*Set task*
Return every line of the records below without any change, omitting the picture lines.

(Dataset items)
--- --- ---

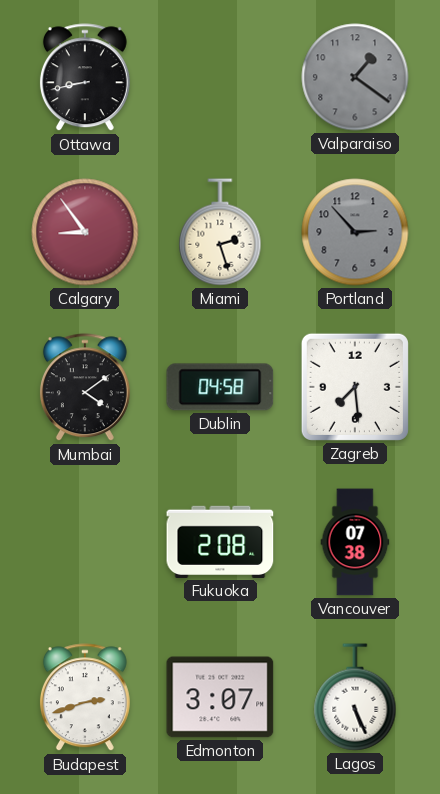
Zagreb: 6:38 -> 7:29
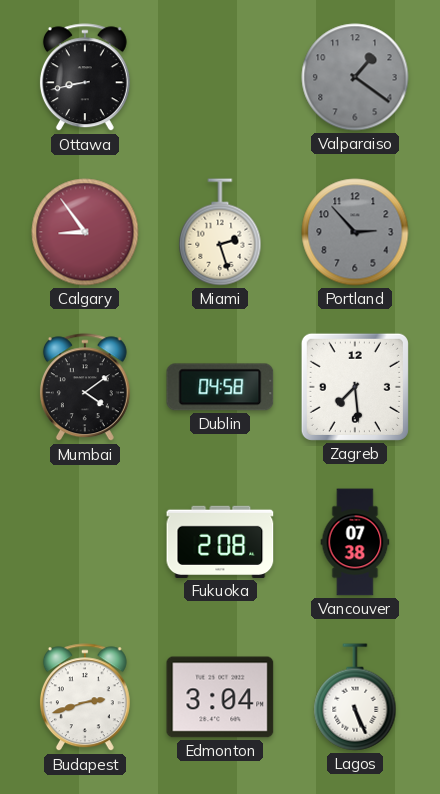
Edmonton: 3:07 -> 3:04
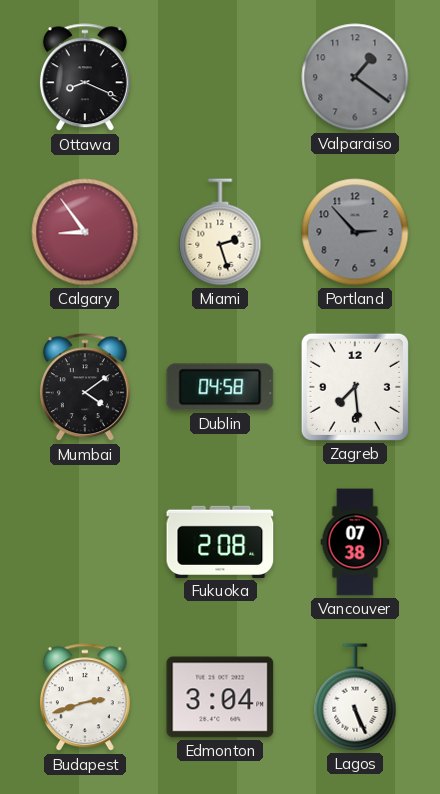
Ottawa: 8:43 -> 8:19
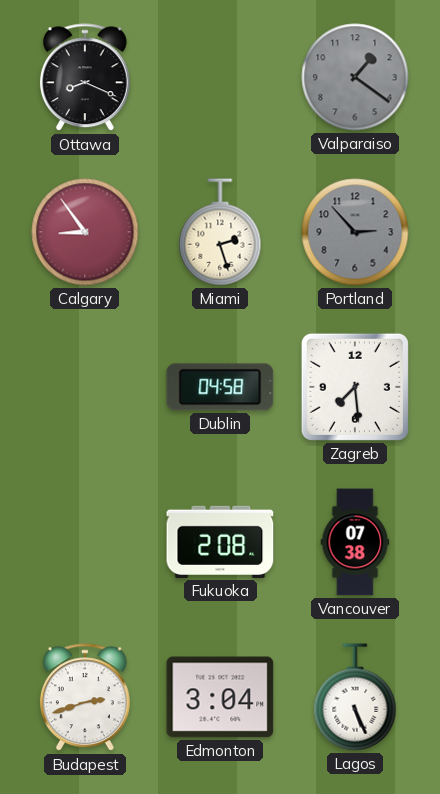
Mumbai: 4:09 -> none
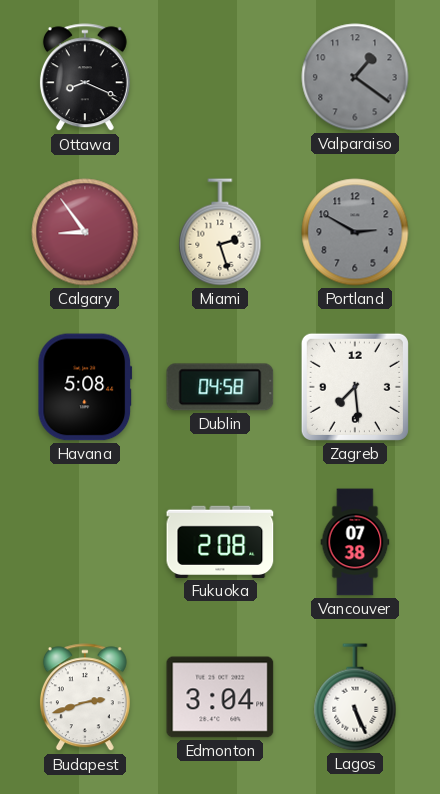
Portland: 2:53 -> 2:50
Havana: none -> 5:08
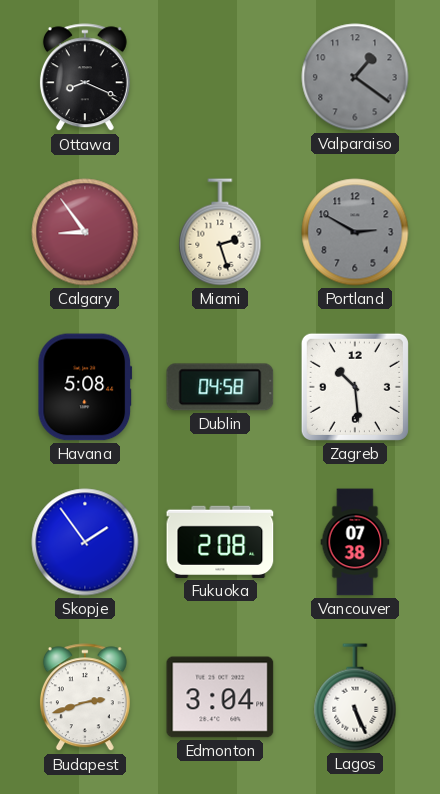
Zagreb: 7:29 -> 10:29
Skopje: none -> 1:54
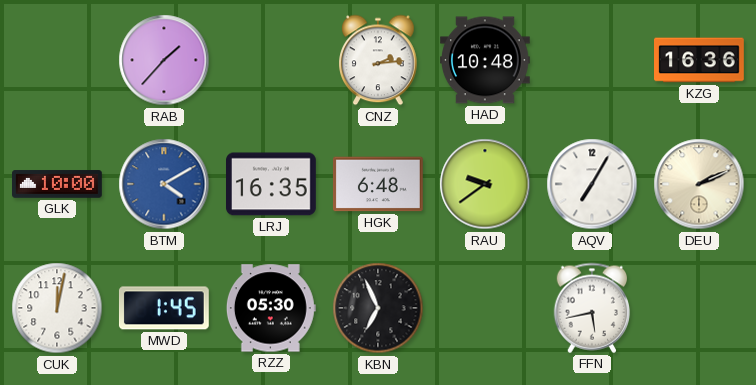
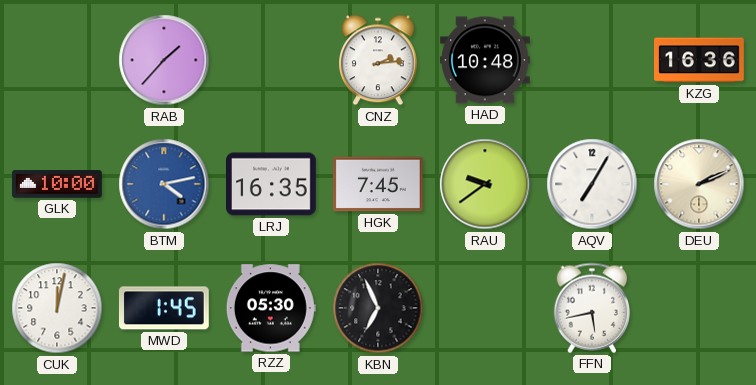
BTM: 4:10 -> 4:13
HGK: 6:48 -> 7:45
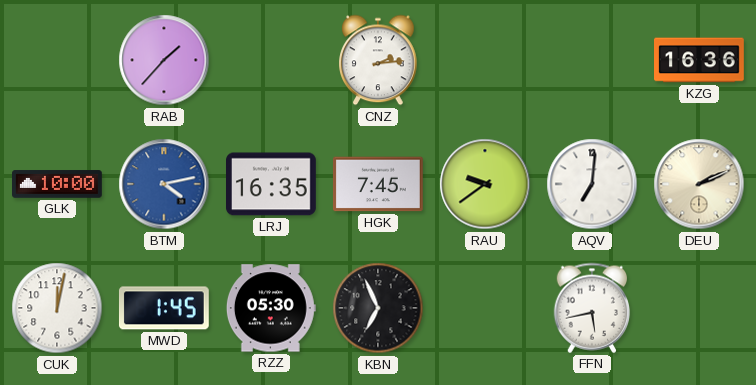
HAD: 10:48 -> none
AQV: 7:05 -> 7:01
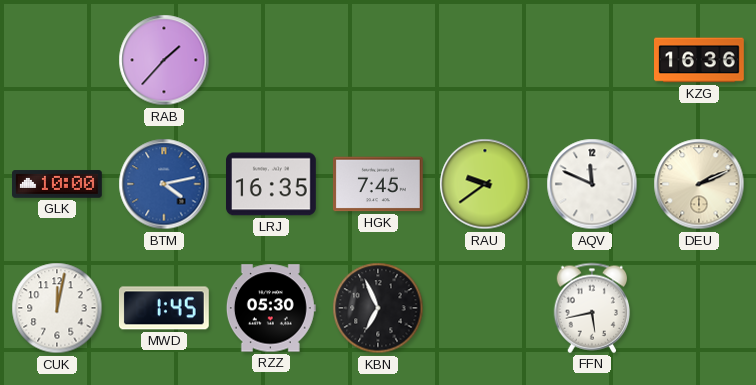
CNZ: 2:14 -> none
AQV: 7:01 -> 11:49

--- --- ---

*Finished exercise*
Zagreb: 6:38 -> 7:29
Edmonton: 3:07 -> 3:04
Ottawa: 8:43 -> 8:19
Mumbai: 4:09 -> none
Portland: 2:53 -> 2:50
Havana: none -> 5:08
Zagreb: 7:29 -> 10:29
Skopje: none -> 1:54
BTM: 4:10 -> 4:13
HGK: 6:48 -> 7:45
HAD: 10:48 -> none
AQV: 7:05 -> 7:01
CNZ: 2:14 -> none
AQV: 7:01 -> 11:49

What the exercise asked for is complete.